━━━ Extracted information ━━━

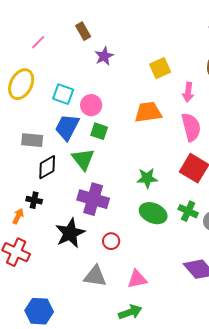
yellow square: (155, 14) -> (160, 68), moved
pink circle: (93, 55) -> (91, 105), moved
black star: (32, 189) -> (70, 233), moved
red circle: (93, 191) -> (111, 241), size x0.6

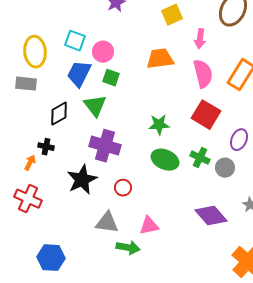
yellow ellipse: (21, 84) -> (35, 52), moved, turned -32
gray rectangle: (32, 140) -> (26, 84), moved
green arrow: (130, 312) -> (128, 248), moved, turned 30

━━━

Task description:
Copy the listing verbatim, omitting images.

Result below:
yellow square: (155, 14) -> (160, 68), moved
pink circle: (93, 55) -> (91, 105), moved
black star: (32, 189) -> (70, 233), moved
red circle: (93, 191) -> (111, 241), size x0.6

yellow ellipse: (21, 84) -> (35, 52), moved, turned -32
gray rectangle: (32, 140) -> (26, 84), moved
green arrow: (130, 312) -> (128, 248), moved, turned 30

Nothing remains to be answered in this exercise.